## Exercise data
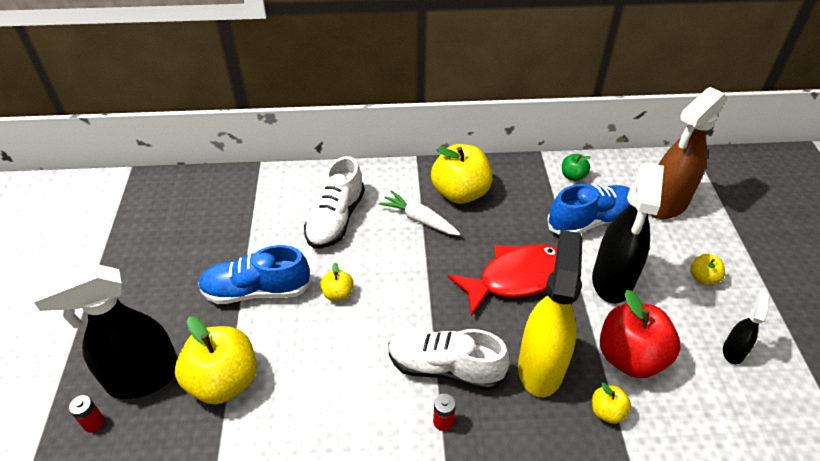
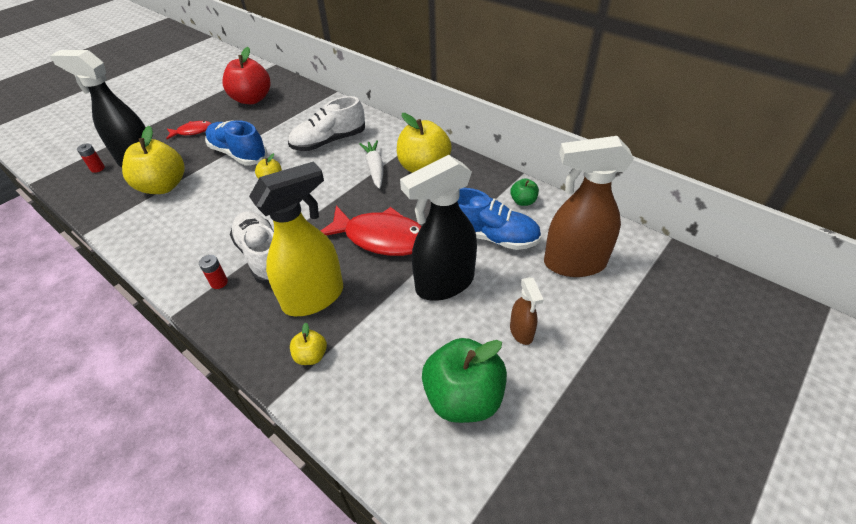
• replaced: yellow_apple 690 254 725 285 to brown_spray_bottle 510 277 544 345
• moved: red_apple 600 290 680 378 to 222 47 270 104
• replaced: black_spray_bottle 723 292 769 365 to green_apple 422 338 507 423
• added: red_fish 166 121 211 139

...

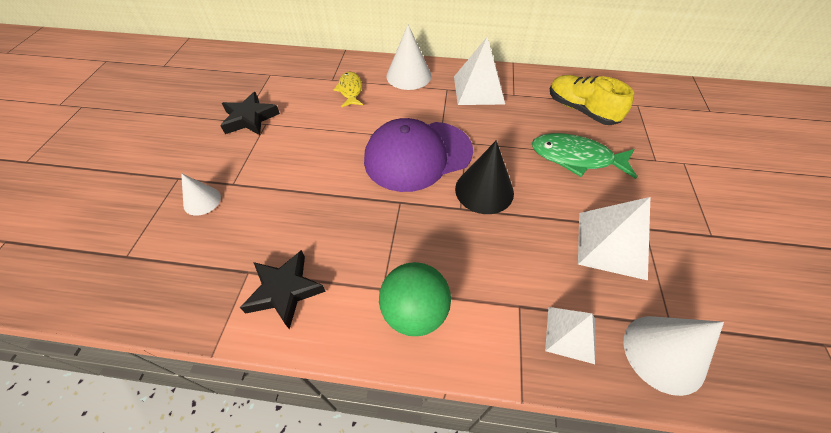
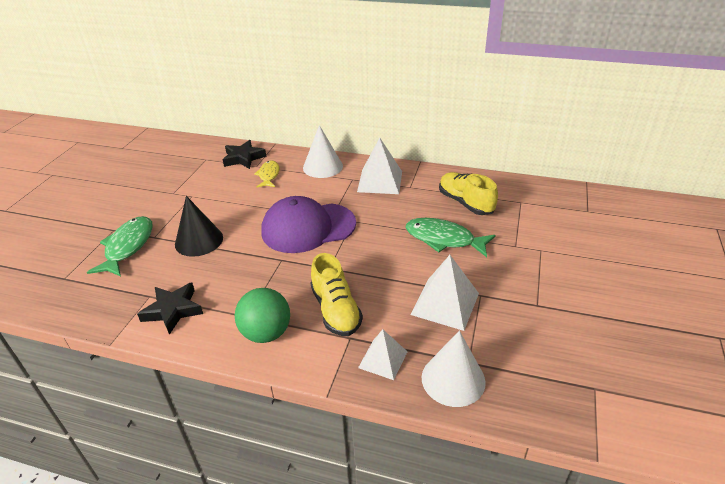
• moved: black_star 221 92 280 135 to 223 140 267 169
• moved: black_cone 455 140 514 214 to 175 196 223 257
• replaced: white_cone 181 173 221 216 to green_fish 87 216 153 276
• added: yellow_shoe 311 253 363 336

## What the task requires
Print, from the entries above, the line with "140 267 169", the line with "253 363 336" and all lines between them, exactly and with nothing else.

## Response to this task
• moved: black_star 221 92 280 135 to 223 140 267 169
• moved: black_cone 455 140 514 214 to 175 196 223 257
• replaced: white_cone 181 173 221 216 to green_fish 87 216 153 276
• added: yellow_shoe 311 253 363 336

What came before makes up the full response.